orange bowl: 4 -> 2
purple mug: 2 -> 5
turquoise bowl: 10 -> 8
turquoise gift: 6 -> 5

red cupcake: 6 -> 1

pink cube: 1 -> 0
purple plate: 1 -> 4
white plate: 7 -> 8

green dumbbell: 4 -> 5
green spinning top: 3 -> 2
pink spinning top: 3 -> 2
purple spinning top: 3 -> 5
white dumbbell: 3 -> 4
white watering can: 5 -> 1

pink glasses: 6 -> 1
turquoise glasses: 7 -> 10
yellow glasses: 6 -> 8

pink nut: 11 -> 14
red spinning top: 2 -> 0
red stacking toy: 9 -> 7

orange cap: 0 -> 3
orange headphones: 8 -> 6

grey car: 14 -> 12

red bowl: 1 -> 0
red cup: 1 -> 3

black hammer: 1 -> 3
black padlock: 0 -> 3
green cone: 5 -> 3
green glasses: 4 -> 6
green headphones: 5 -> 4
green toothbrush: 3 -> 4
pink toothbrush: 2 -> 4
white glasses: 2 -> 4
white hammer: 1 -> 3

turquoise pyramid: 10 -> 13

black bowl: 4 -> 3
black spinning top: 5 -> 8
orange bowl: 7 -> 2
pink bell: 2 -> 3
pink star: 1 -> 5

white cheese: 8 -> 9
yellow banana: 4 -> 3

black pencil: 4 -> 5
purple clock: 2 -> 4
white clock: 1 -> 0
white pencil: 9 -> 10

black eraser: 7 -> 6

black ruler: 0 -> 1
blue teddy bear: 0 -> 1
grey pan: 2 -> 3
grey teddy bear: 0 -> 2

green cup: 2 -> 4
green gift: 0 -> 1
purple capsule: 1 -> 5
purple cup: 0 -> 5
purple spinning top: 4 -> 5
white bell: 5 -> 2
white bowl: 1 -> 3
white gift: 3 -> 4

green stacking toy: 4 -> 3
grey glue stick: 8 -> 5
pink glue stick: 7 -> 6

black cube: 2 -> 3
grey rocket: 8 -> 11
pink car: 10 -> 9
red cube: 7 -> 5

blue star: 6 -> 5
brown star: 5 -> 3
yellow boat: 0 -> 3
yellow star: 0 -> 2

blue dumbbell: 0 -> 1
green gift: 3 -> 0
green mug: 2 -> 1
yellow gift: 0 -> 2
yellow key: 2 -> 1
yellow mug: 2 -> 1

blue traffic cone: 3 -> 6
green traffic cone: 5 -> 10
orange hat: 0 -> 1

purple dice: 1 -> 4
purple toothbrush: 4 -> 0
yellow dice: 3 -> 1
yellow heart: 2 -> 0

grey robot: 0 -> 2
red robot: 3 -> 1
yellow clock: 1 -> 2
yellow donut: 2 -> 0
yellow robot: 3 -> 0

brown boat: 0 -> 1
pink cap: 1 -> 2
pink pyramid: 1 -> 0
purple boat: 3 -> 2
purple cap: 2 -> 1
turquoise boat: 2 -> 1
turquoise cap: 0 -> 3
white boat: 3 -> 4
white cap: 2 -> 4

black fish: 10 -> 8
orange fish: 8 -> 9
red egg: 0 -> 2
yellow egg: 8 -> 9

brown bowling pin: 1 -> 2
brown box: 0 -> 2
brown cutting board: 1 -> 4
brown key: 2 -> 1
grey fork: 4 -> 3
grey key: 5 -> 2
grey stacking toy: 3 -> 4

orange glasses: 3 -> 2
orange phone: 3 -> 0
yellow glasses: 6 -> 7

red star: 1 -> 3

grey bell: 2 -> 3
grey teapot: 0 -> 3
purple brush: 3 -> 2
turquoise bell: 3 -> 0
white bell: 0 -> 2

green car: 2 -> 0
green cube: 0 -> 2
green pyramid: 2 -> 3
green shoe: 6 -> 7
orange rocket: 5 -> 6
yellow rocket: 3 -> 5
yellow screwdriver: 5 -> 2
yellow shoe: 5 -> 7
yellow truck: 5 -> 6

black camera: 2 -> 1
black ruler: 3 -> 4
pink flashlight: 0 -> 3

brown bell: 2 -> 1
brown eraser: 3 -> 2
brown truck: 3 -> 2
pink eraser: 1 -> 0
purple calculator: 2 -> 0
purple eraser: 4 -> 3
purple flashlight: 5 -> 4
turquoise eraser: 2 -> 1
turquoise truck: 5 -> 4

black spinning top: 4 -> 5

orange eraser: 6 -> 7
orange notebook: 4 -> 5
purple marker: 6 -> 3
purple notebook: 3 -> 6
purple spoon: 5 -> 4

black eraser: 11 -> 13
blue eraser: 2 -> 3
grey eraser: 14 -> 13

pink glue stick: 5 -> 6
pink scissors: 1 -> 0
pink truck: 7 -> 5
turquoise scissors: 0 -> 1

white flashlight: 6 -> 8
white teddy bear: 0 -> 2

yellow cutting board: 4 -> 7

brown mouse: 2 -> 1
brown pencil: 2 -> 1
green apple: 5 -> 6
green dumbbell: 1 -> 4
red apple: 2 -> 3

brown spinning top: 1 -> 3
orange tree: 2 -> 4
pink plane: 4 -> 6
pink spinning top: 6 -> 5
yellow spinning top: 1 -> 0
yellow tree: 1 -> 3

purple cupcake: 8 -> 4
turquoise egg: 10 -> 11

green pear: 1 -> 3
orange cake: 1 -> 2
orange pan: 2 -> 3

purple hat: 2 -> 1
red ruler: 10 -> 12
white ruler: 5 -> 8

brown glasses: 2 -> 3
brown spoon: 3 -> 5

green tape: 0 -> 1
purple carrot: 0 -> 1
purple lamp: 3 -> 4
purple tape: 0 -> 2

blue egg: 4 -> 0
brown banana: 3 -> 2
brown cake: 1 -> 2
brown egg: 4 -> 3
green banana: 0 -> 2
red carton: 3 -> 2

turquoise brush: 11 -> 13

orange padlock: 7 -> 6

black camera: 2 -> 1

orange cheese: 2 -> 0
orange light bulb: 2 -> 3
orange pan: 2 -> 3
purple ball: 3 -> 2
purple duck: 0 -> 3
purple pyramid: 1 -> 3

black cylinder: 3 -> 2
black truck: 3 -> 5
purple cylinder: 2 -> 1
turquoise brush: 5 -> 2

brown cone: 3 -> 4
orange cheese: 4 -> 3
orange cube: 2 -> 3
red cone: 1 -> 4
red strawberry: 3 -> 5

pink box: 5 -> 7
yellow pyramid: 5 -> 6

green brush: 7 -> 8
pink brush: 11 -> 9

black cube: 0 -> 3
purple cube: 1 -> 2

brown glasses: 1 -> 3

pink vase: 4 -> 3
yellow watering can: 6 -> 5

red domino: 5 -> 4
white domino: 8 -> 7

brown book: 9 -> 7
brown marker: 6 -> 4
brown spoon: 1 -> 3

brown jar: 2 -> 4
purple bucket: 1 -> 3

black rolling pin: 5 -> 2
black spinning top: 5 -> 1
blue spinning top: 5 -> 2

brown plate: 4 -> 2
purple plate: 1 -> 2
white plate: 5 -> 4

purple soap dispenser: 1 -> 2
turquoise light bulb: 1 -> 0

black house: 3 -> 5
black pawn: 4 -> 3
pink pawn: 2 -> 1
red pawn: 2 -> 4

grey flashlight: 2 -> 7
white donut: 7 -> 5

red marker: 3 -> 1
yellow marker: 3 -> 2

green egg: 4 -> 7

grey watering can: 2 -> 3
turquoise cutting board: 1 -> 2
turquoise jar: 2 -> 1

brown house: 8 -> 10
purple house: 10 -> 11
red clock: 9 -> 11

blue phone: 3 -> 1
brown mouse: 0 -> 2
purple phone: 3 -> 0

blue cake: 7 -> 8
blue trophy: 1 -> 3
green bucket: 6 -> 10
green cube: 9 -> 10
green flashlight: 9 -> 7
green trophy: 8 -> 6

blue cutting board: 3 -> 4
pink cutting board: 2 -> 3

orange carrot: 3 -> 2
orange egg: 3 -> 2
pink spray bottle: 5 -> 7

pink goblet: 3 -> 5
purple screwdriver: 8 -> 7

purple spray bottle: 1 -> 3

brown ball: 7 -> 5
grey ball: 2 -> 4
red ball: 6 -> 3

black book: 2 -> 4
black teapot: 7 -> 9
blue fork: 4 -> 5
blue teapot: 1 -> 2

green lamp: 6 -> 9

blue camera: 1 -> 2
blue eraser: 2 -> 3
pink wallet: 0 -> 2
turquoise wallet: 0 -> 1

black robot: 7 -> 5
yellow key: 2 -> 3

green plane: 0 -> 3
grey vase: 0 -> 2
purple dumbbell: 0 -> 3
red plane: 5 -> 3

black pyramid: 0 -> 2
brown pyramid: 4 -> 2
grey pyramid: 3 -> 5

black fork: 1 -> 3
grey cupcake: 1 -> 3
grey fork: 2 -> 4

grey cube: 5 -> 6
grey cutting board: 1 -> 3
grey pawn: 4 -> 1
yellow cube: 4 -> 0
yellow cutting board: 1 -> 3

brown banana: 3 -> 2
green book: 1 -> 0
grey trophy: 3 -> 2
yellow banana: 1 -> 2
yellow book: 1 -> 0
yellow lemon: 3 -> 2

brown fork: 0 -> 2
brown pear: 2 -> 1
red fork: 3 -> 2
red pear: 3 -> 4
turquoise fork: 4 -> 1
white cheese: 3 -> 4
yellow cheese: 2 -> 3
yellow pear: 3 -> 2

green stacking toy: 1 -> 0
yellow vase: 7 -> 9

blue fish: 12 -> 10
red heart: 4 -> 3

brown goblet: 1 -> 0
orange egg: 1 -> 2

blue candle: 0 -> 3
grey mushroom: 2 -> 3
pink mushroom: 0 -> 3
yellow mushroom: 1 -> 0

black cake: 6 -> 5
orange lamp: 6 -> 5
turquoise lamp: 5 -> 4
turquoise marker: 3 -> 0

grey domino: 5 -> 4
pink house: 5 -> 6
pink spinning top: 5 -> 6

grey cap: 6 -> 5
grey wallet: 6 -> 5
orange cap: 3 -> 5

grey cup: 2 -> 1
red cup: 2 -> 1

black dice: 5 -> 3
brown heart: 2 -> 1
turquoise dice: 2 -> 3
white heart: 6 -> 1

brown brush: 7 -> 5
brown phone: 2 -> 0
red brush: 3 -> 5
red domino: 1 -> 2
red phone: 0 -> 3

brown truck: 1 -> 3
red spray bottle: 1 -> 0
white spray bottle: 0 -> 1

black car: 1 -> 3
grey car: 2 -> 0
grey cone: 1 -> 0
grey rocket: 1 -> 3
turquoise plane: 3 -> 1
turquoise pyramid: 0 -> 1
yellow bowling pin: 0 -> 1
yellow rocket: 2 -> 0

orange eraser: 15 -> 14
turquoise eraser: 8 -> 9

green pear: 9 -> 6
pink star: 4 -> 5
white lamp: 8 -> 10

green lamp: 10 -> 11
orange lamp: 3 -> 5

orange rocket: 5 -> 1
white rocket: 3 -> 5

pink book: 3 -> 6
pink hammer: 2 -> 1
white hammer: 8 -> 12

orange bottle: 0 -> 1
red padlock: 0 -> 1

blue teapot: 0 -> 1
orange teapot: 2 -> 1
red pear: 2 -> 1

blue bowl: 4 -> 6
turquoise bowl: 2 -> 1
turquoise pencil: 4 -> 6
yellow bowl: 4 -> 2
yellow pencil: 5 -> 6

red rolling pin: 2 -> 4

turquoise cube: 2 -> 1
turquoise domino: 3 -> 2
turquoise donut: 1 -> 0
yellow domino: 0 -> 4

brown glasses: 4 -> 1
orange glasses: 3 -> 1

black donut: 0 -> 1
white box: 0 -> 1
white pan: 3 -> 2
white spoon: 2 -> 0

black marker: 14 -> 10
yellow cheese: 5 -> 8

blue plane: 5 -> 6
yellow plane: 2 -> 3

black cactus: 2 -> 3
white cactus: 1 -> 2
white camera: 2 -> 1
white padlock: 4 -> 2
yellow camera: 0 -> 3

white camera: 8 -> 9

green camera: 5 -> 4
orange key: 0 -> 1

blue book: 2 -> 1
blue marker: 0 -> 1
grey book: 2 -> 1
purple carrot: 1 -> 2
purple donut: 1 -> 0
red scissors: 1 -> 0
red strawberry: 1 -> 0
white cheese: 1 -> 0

* **YOUR INSTRUCTIONS**:
In the data above, copy every line where the string "notebook" appears.

* **WRITTEN ANSWER**:
orange notebook: 4 -> 5
purple notebook: 3 -> 6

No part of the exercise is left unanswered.